Task requirements: Look below for the line that has "orange ellipse at". Set down the lines from there through the line that has "purple L-shape at", exactly as written.

Supplied material:

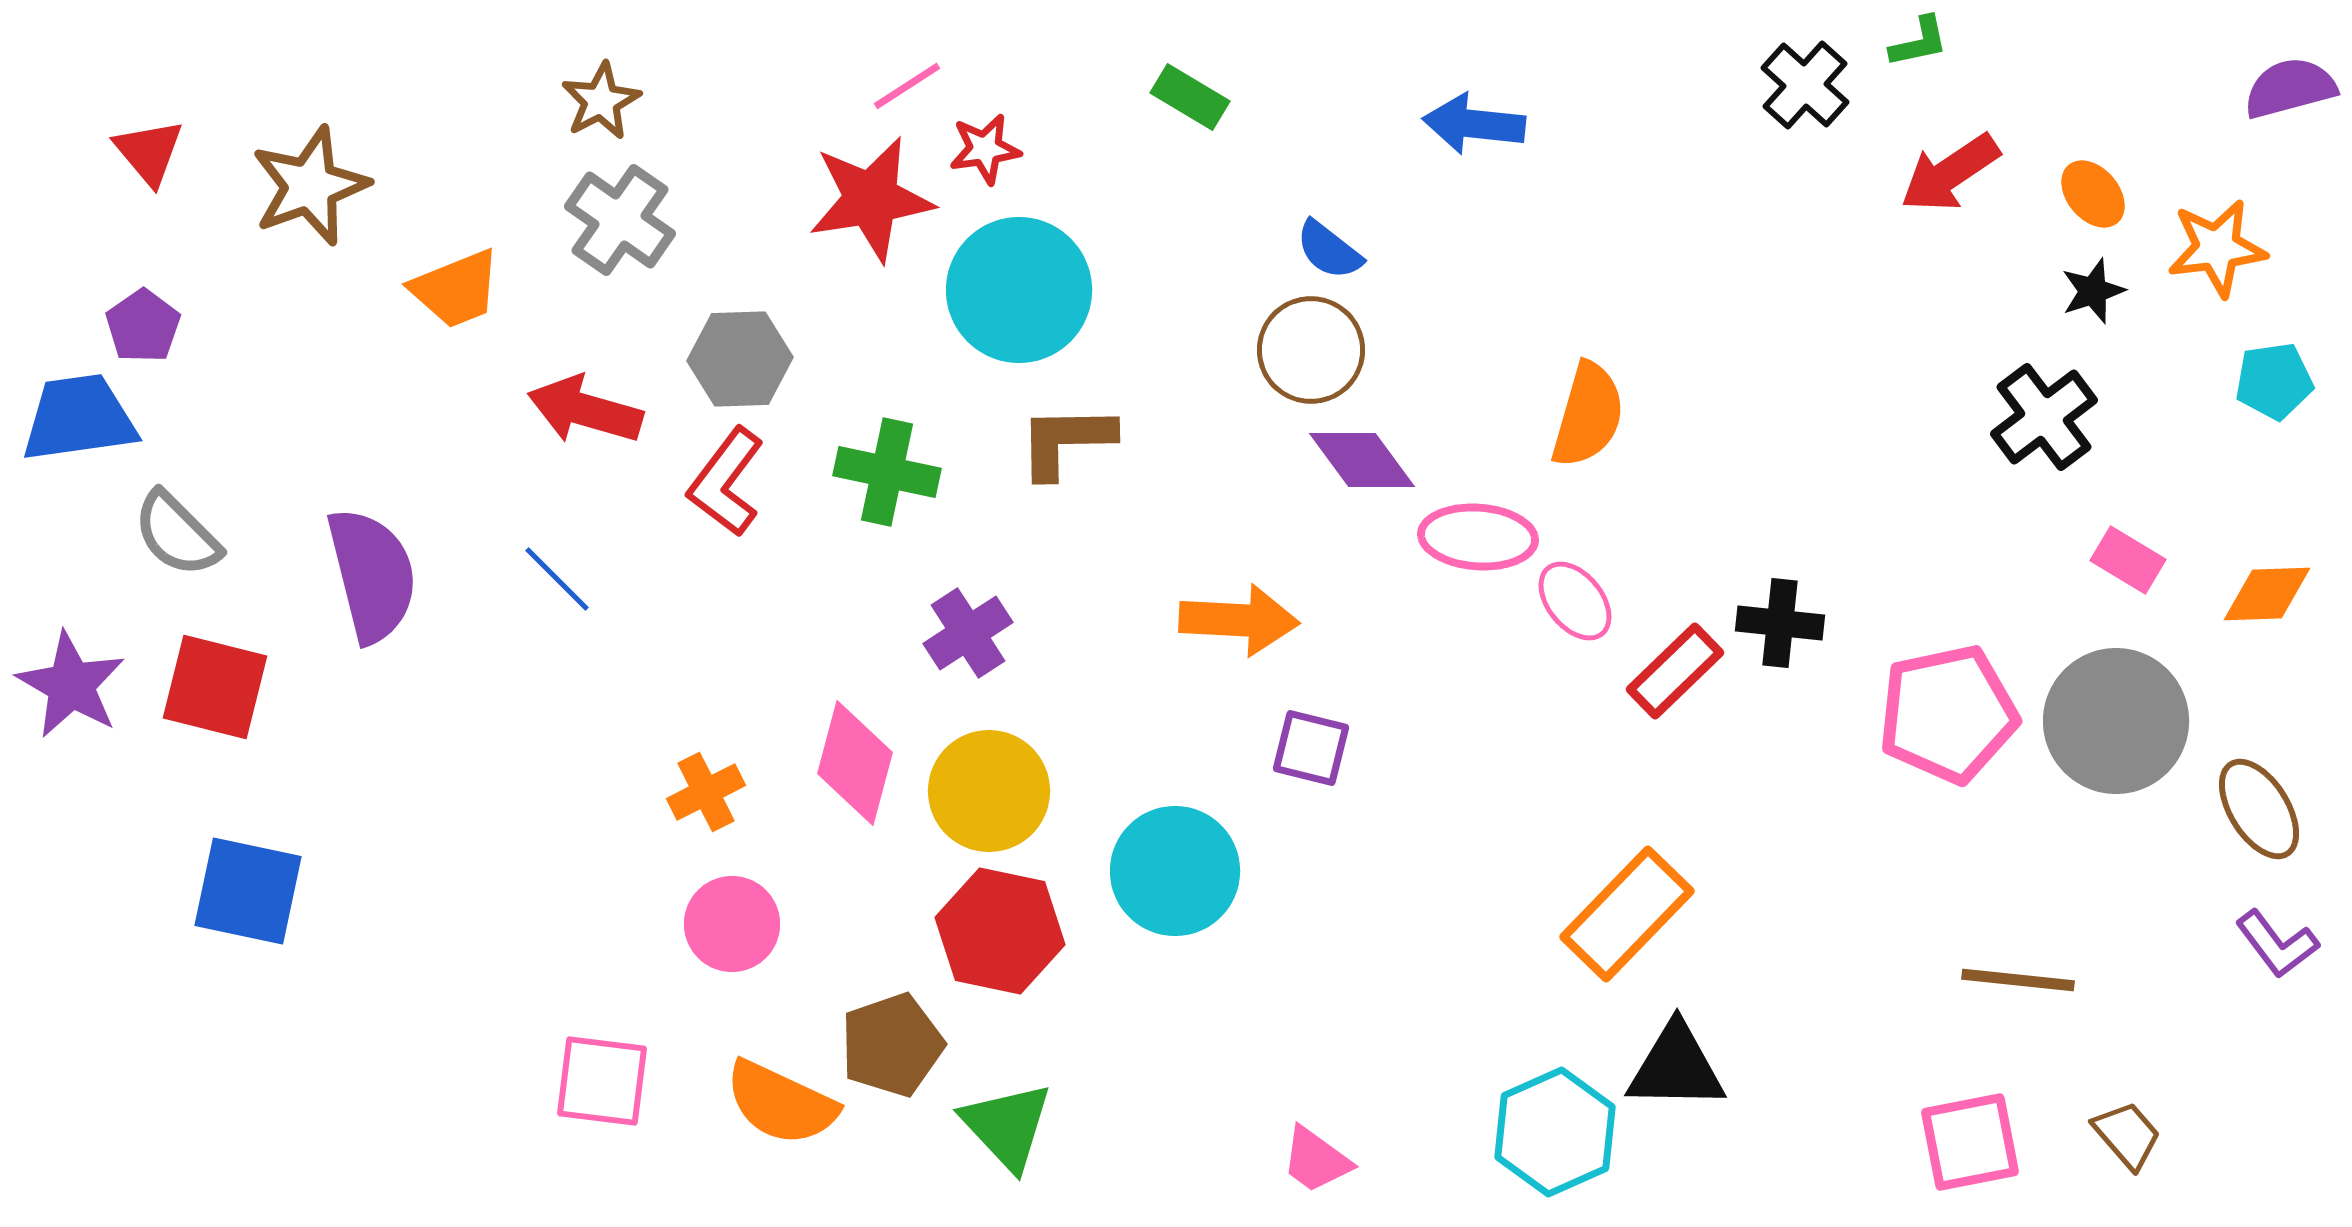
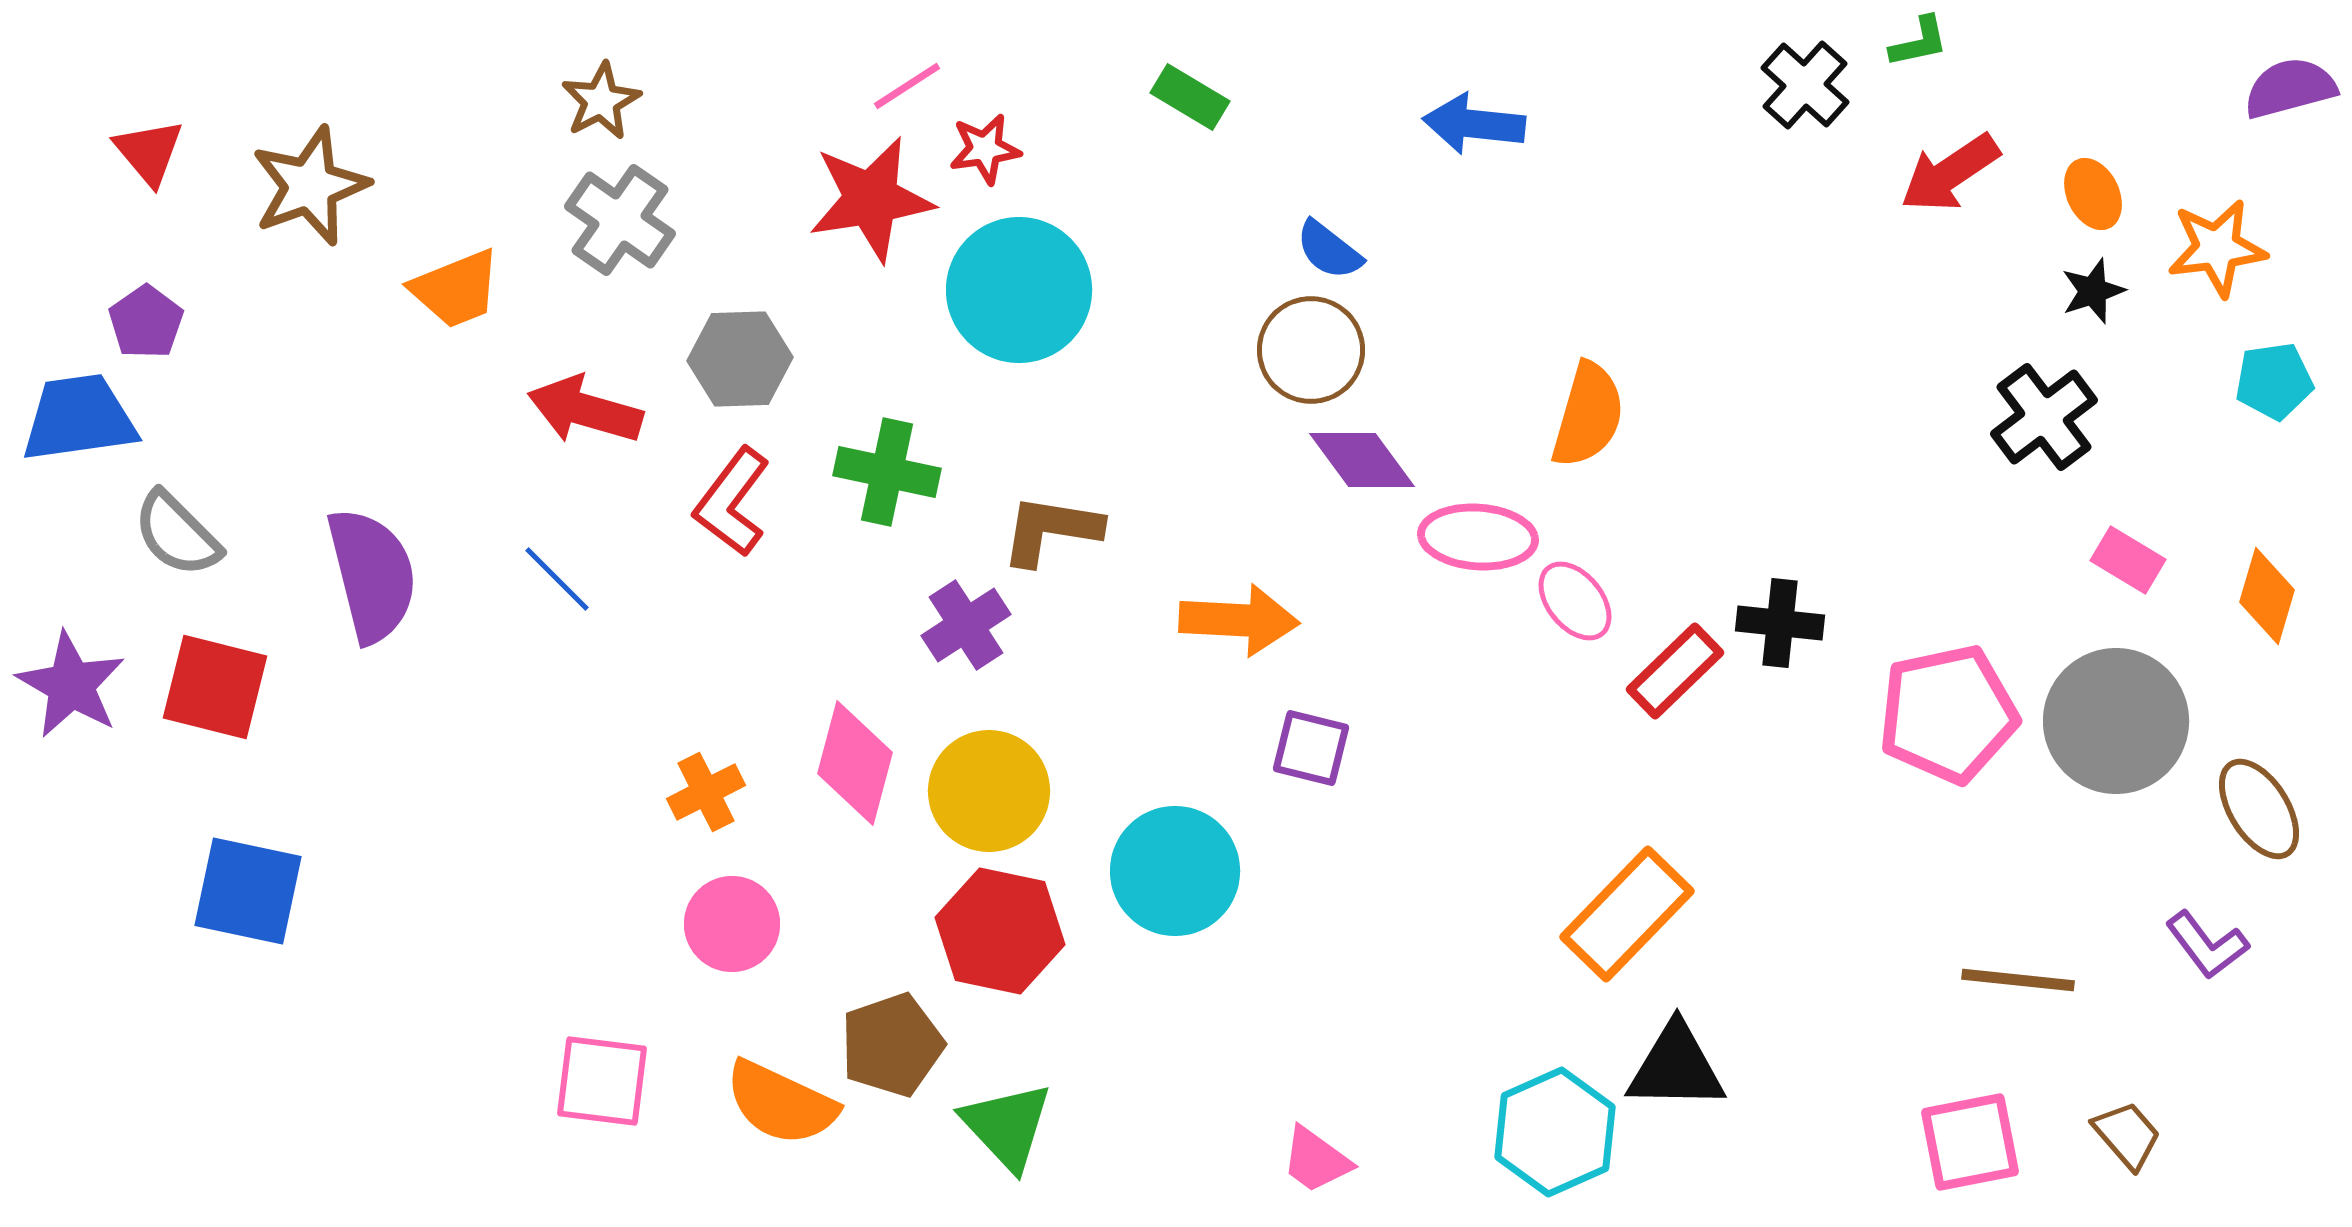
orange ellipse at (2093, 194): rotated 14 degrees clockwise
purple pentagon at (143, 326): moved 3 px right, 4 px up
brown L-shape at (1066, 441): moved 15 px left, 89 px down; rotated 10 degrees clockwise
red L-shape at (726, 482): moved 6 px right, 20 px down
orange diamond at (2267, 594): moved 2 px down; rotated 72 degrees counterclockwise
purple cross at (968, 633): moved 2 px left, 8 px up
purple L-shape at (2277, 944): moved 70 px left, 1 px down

--

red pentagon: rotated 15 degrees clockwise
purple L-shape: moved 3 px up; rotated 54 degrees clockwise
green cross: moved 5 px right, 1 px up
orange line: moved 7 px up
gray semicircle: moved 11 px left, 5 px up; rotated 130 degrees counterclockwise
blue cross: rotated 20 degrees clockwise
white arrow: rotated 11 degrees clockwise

==

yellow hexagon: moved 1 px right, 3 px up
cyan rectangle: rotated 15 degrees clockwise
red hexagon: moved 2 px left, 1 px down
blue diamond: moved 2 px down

The completed task:
orange ellipse at (2093, 194): rotated 14 degrees clockwise
purple pentagon at (143, 326): moved 3 px right, 4 px up
brown L-shape at (1066, 441): moved 15 px left, 89 px down; rotated 10 degrees clockwise
red L-shape at (726, 482): moved 6 px right, 20 px down
orange diamond at (2267, 594): moved 2 px down; rotated 72 degrees counterclockwise
purple cross at (968, 633): moved 2 px left, 8 px up
purple L-shape at (2277, 944): moved 70 px left, 1 px down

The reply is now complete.